ABOUT THIS TASK
Every line below needs to be printed again exactly, without any of its pictures.

EXERCISE MATERIALS
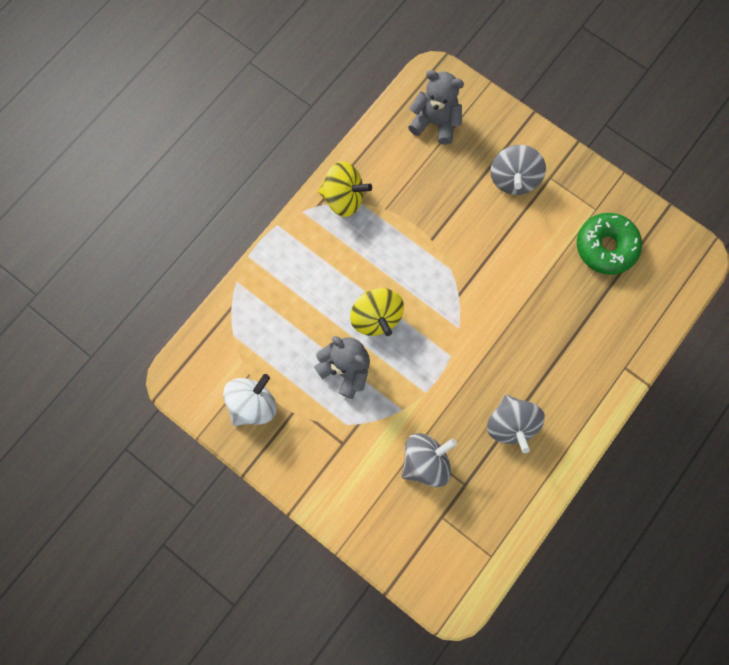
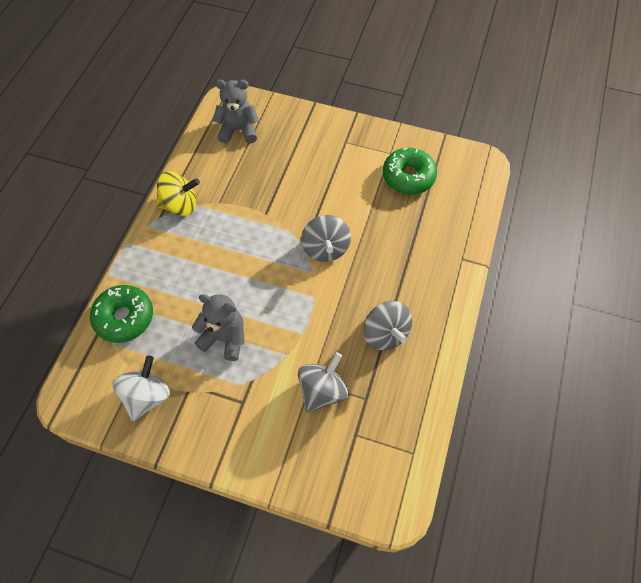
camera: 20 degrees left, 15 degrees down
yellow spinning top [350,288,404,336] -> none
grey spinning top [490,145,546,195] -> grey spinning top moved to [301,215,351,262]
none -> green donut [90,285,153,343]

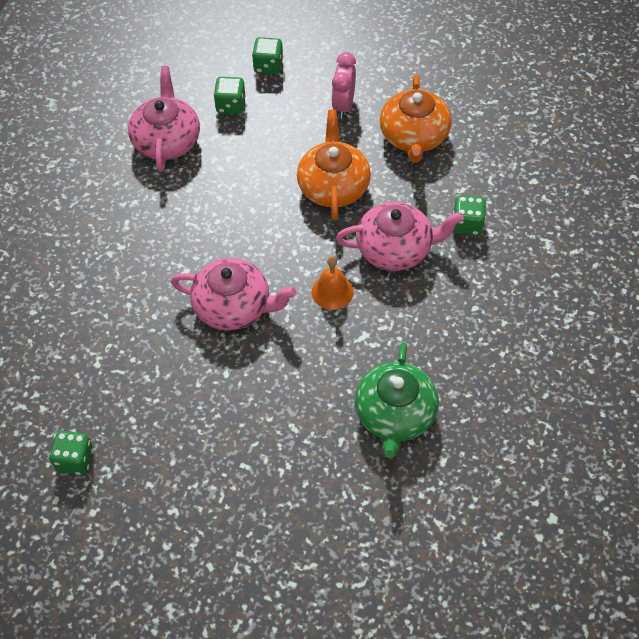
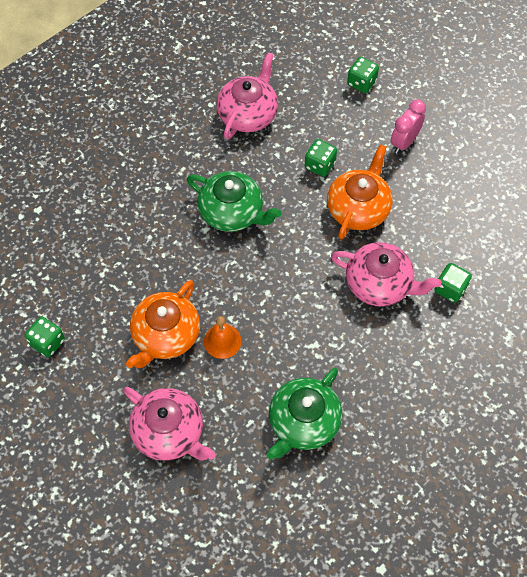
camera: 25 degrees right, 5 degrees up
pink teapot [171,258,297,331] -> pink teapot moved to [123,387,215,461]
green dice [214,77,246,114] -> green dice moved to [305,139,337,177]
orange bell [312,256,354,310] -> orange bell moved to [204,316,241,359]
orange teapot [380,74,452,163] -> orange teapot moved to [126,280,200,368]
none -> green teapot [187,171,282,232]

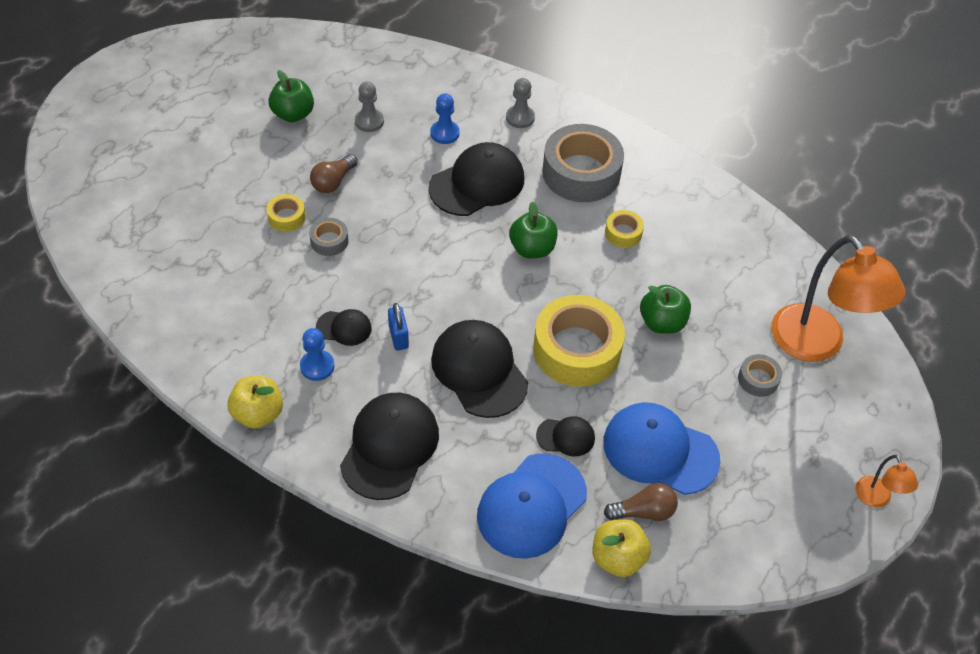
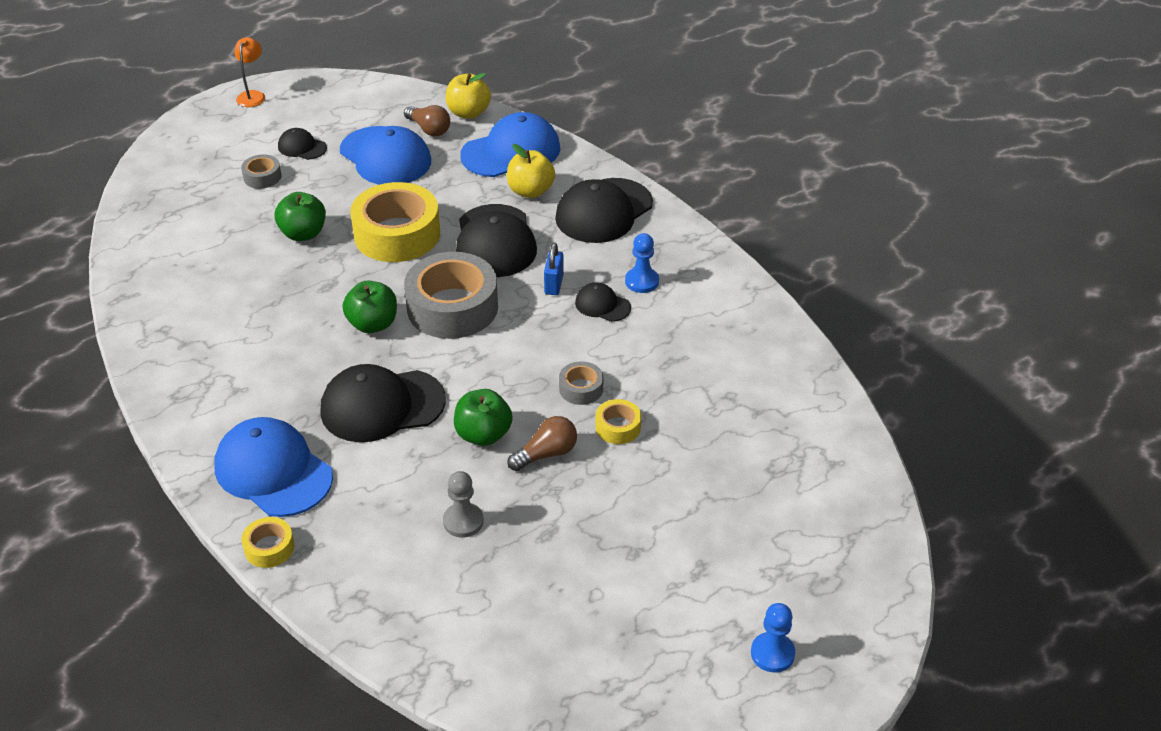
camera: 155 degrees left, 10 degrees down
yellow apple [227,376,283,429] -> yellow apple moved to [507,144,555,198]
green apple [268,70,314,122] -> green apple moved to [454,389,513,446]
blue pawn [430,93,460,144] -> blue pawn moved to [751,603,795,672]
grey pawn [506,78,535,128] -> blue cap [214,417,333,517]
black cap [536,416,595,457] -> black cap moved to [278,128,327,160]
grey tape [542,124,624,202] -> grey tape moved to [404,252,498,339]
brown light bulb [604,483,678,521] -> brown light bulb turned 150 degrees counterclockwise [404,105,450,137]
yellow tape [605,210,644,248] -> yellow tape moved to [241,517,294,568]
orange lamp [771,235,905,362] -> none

RESPONSE AREA
camera: 20 degrees left, 15 degrees down
yellow spinning top [350,288,404,336] -> none
grey spinning top [490,145,546,195] -> grey spinning top moved to [301,215,351,262]
none -> green donut [90,285,153,343]

camera: 25 degrees right, 5 degrees up
pink teapot [171,258,297,331] -> pink teapot moved to [123,387,215,461]
green dice [214,77,246,114] -> green dice moved to [305,139,337,177]
orange bell [312,256,354,310] -> orange bell moved to [204,316,241,359]
orange teapot [380,74,452,163] -> orange teapot moved to [126,280,200,368]
none -> green teapot [187,171,282,232]

camera: 155 degrees left, 10 degrees down
yellow apple [227,376,283,429] -> yellow apple moved to [507,144,555,198]
green apple [268,70,314,122] -> green apple moved to [454,389,513,446]
blue pawn [430,93,460,144] -> blue pawn moved to [751,603,795,672]
grey pawn [506,78,535,128] -> blue cap [214,417,333,517]
black cap [536,416,595,457] -> black cap moved to [278,128,327,160]
grey tape [542,124,624,202] -> grey tape moved to [404,252,498,339]
brown light bulb [604,483,678,521] -> brown light bulb turned 150 degrees counterclockwise [404,105,450,137]
yellow tape [605,210,644,248] -> yellow tape moved to [241,517,294,568]
orange lamp [771,235,905,362] -> none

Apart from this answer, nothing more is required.